— Start DATA EXTRACT —

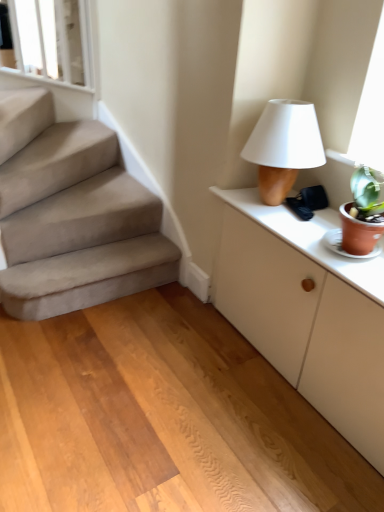
Question: Could you tell me if white glossy window frame at upper left is turned towards matte brown table lamp at upper right?

Choices:
 (A) no
 (B) yes

Answer: (A)

Question: Is white glossy window frame at upper left completely or partially outside of matte brown table lamp at upper right?

Choices:
 (A) yes
 (B) no

Answer: (A)

Question: Can you confirm if white glossy window frame at upper left is taller than matte brown table lamp at upper right?

Choices:
 (A) no
 (B) yes

Answer: (B)

Question: Is matte brown table lamp at upper right completely or partially inside white glossy window frame at upper left?

Choices:
 (A) no
 (B) yes

Answer: (A)

Question: Considering the relative positions of white glossy window frame at upper left and matte brown table lamp at upper right in the image provided, is white glossy window frame at upper left to the right of matte brown table lamp at upper right from the viewer's perspective?

Choices:
 (A) yes
 (B) no

Answer: (B)

Question: Choose the correct answer: Is white matte cabinet at right inside wooden floor at center or outside it?

Choices:
 (A) outside
 (B) inside

Answer: (A)

Question: Is white matte cabinet at right in front of or behind wooden floor at center in the image?

Choices:
 (A) behind
 (B) front

Answer: (A)

Question: Is point (269, 224) closer or farther from the camera than point (253, 391)?

Choices:
 (A) closer
 (B) farther

Answer: (A)

Question: Is white matte cabinet at right bigger or smaller than wooden floor at center?

Choices:
 (A) big
 (B) small

Answer: (B)

Question: From the image's perspective, is matte brown table lamp at upper right above or below white glossy window frame at upper left?

Choices:
 (A) below
 (B) above

Answer: (A)

Question: Is matte brown table lamp at upper right taller or shorter than white glossy window frame at upper left?

Choices:
 (A) short
 (B) tall

Answer: (A)

Question: In the image, is matte brown table lamp at upper right positioned in front of or behind white glossy window frame at upper left?

Choices:
 (A) behind
 (B) front

Answer: (B)

Question: Considering the positions of matte brown table lamp at upper right and white glossy window frame at upper left in the image, is matte brown table lamp at upper right bigger or smaller than white glossy window frame at upper left?

Choices:
 (A) small
 (B) big

Answer: (A)

Question: Based on their positions, is matte brown table lamp at upper right located to the left or right of wooden floor at center?

Choices:
 (A) right
 (B) left

Answer: (A)

Question: In terms of size, does matte brown table lamp at upper right appear bigger or smaller than wooden floor at center?

Choices:
 (A) small
 (B) big

Answer: (A)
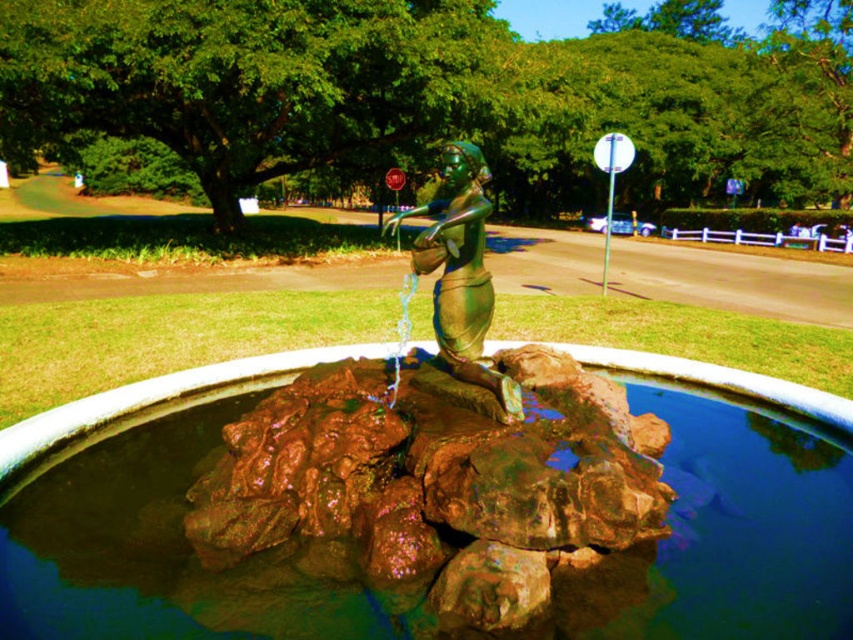
You are a photographer standing at the edge of the fountain. You want to capture a closeup of the green patina bronze figurine at center without the brown stone water at center appearing in the frame. Is this possible given their sizes?

The brown stone water at center is wider than the green patina bronze figurine at center. Since the water is wider, it might be challenging to frame the figurine without including some of the water in the shot, especially if you are close to the edge. Adjusting your angle or moving closer might help isolate the figurine, but the water being wider could still be visible depending on the lens used.

You are a maintenance worker tasked with cleaning the fountain. You have a 1.5 meter long pole. Can you safely reach the green patina bronze figurine at center from the brown stone water at center using the pole without getting too close to the water?

The distance between the brown stone water at center and the green patina bronze figurine at center is 1.31 meters. Since the pole is 1.5 meters long, it is long enough to reach the figurine from the water without needing to get too close. Therefore, you can safely clean the figurine using the pole.

You are standing at the edge of the fountain and want to place a small decorative statue exactly at the center of the brown stone water at center. According to the coordinates provided, where should you place it?

The brown stone water at center should be placed at coordinates point (x=416, y=515).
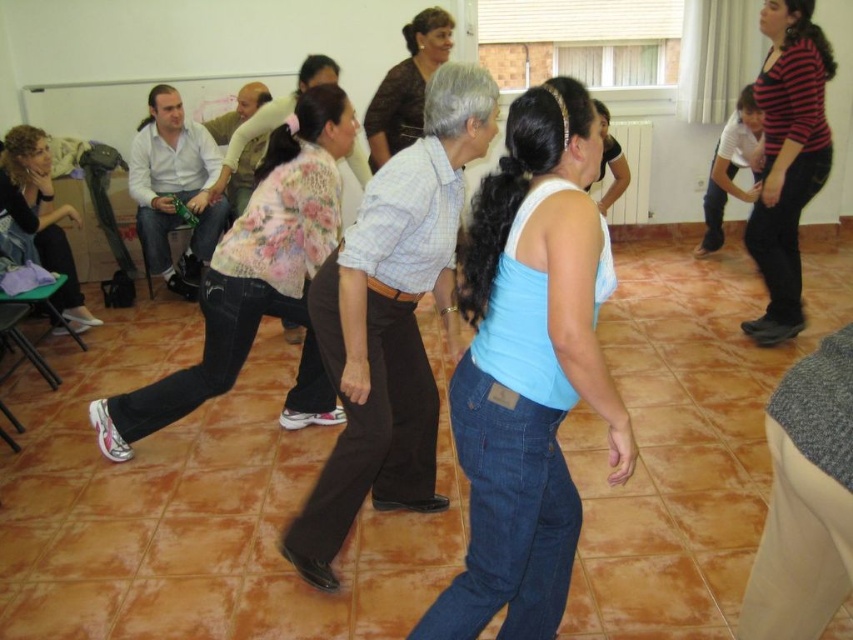
Question: Is brown cotton pants at center to the right of floral-patterned shirt at center from the viewer's perspective?

Choices:
 (A) no
 (B) yes

Answer: (B)

Question: Can you confirm if light blue denim jeans at center is positioned to the right of matte black hair at left?

Choices:
 (A) no
 (B) yes

Answer: (B)

Question: Which object appears closest to the camera in this image?

Choices:
 (A) matte white shirt at left
 (B) striped cotton shirt at upper right
 (C) floral-patterned shirt at center

Answer: (C)

Question: Among these points, which one is farthest from the camera?

Choices:
 (A) (30, 144)
 (B) (193, 172)

Answer: (B)

Question: Can you confirm if brown cotton pants at center is smaller than matte black hair at left?

Choices:
 (A) yes
 (B) no

Answer: (B)

Question: Which point is closer to the camera taking this photo?

Choices:
 (A) (395, 212)
 (B) (83, 305)
 (C) (350, 129)

Answer: (A)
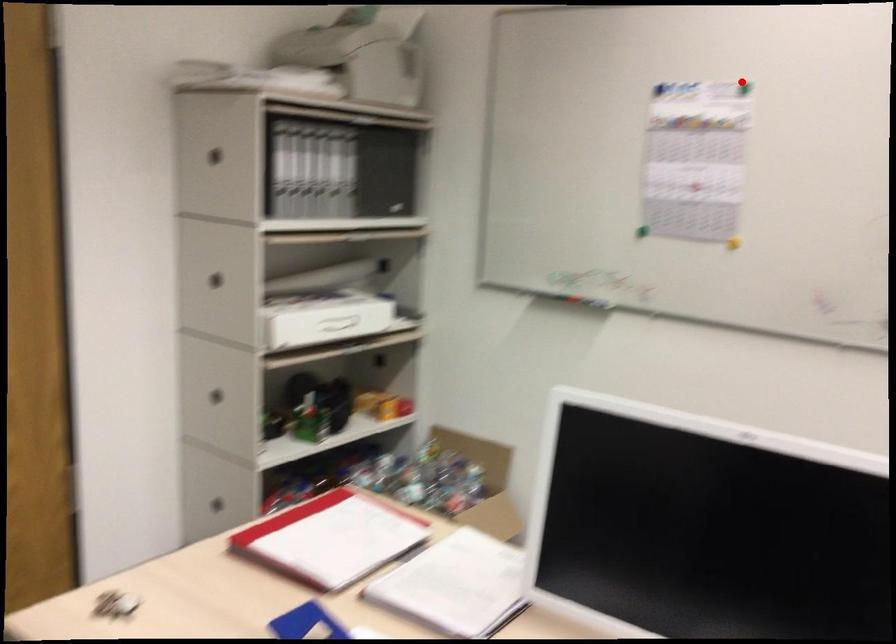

— End DATA EXTRACT —

### WRITTEN INSTRUCTION
Extract the lines in the records above, copying each one exactly, and leave the pictures out of your answer.

### ANSWER IN FULL
Question: Could you tell me if white glossy window frame at upper left is turned towards matte brown table lamp at upper right?

Choices:
 (A) no
 (B) yes

Answer: (A)

Question: Is white glossy window frame at upper left completely or partially outside of matte brown table lamp at upper right?

Choices:
 (A) yes
 (B) no

Answer: (A)

Question: Can you confirm if white glossy window frame at upper left is taller than matte brown table lamp at upper right?

Choices:
 (A) no
 (B) yes

Answer: (B)

Question: Is matte brown table lamp at upper right completely or partially inside white glossy window frame at upper left?

Choices:
 (A) no
 (B) yes

Answer: (A)

Question: Considering the relative positions of white glossy window frame at upper left and matte brown table lamp at upper right in the image provided, is white glossy window frame at upper left to the right of matte brown table lamp at upper right from the viewer's perspective?

Choices:
 (A) yes
 (B) no

Answer: (B)

Question: Choose the correct answer: Is white matte cabinet at right inside wooden floor at center or outside it?

Choices:
 (A) outside
 (B) inside

Answer: (A)

Question: Is white matte cabinet at right in front of or behind wooden floor at center in the image?

Choices:
 (A) behind
 (B) front

Answer: (A)

Question: Is point (269, 224) closer or farther from the camera than point (253, 391)?

Choices:
 (A) closer
 (B) farther

Answer: (A)

Question: Is white matte cabinet at right bigger or smaller than wooden floor at center?

Choices:
 (A) big
 (B) small

Answer: (B)

Question: From the image's perspective, is matte brown table lamp at upper right above or below white glossy window frame at upper left?

Choices:
 (A) below
 (B) above

Answer: (A)

Question: Is matte brown table lamp at upper right taller or shorter than white glossy window frame at upper left?

Choices:
 (A) short
 (B) tall

Answer: (A)

Question: In the image, is matte brown table lamp at upper right positioned in front of or behind white glossy window frame at upper left?

Choices:
 (A) behind
 (B) front

Answer: (B)

Question: Considering the positions of matte brown table lamp at upper right and white glossy window frame at upper left in the image, is matte brown table lamp at upper right bigger or smaller than white glossy window frame at upper left?

Choices:
 (A) small
 (B) big

Answer: (A)

Question: Based on their positions, is matte brown table lamp at upper right located to the left or right of wooden floor at center?

Choices:
 (A) right
 (B) left

Answer: (A)

Question: In terms of size, does matte brown table lamp at upper right appear bigger or smaller than wooden floor at center?

Choices:
 (A) small
 (B) big

Answer: (A)
You are a photographer standing at the edge of the fountain. You want to capture a closeup of the green patina bronze figurine at center without the brown stone water at center appearing in the frame. Is this possible given their sizes?

The brown stone water at center is wider than the green patina bronze figurine at center. Since the water is wider, it might be challenging to frame the figurine without including some of the water in the shot, especially if you are close to the edge. Adjusting your angle or moving closer might help isolate the figurine, but the water being wider could still be visible depending on the lens used.

You are a maintenance worker tasked with cleaning the fountain. You have a 1.5 meter long pole. Can you safely reach the green patina bronze figurine at center from the brown stone water at center using the pole without getting too close to the water?

The distance between the brown stone water at center and the green patina bronze figurine at center is 1.31 meters. Since the pole is 1.5 meters long, it is long enough to reach the figurine from the water without needing to get too close. Therefore, you can safely clean the figurine using the pole.

You are standing at the edge of the fountain and want to place a small decorative statue exactly at the center of the brown stone water at center. According to the coordinates provided, where should you place it?

The brown stone water at center should be placed at coordinates point (x=416, y=515).
Question: Is brown cotton pants at center to the right of floral-patterned shirt at center from the viewer's perspective?

Choices:
 (A) no
 (B) yes

Answer: (B)

Question: Can you confirm if light blue denim jeans at center is positioned to the right of matte black hair at left?

Choices:
 (A) no
 (B) yes

Answer: (B)

Question: Which object appears closest to the camera in this image?

Choices:
 (A) matte white shirt at left
 (B) striped cotton shirt at upper right
 (C) floral-patterned shirt at center

Answer: (C)

Question: Among these points, which one is farthest from the camera?

Choices:
 (A) (30, 144)
 (B) (193, 172)

Answer: (B)

Question: Can you confirm if brown cotton pants at center is smaller than matte black hair at left?

Choices:
 (A) yes
 (B) no

Answer: (B)

Question: Which point is closer to the camera taking this photo?

Choices:
 (A) (395, 212)
 (B) (83, 305)
 (C) (350, 129)

Answer: (A)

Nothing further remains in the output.